### Task prompt
Please write out all of the data below exactly, without including the pictures.

### Supplied data
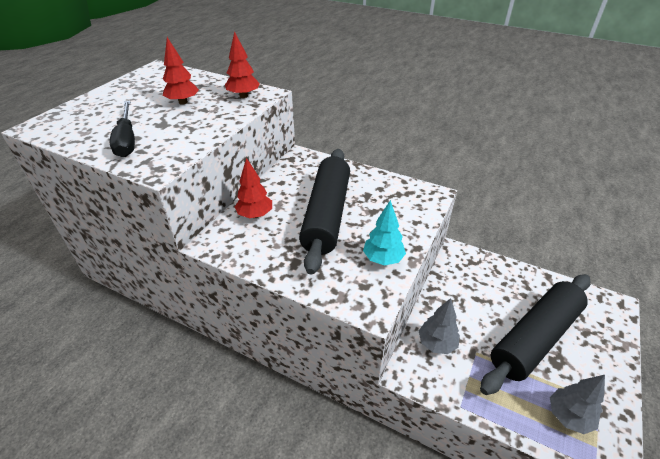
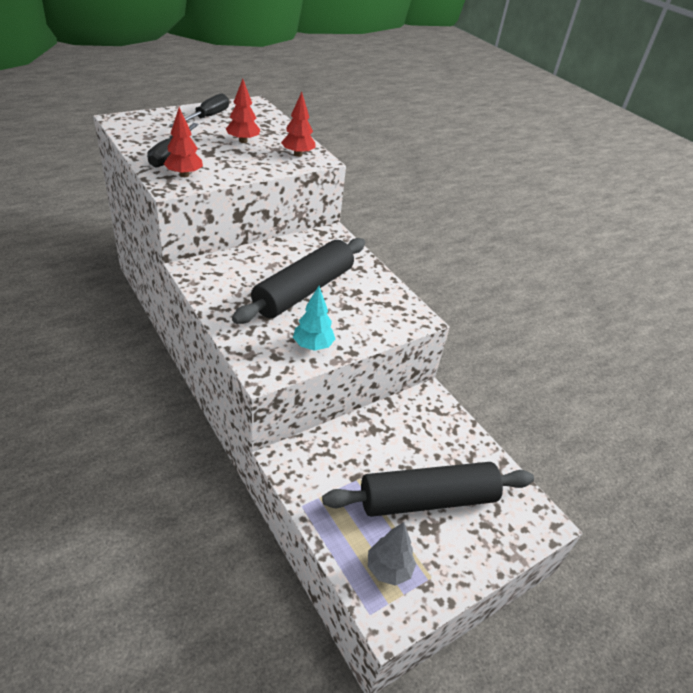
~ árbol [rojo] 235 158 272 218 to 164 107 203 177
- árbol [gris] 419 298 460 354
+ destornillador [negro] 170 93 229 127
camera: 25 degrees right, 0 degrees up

### Solution for this exercise
~ árbol [rojo] 235 158 272 218 to 164 107 203 177
- árbol [gris] 419 298 460 354
+ destornillador [negro] 170 93 229 127
camera: 25 degrees right, 0 degrees up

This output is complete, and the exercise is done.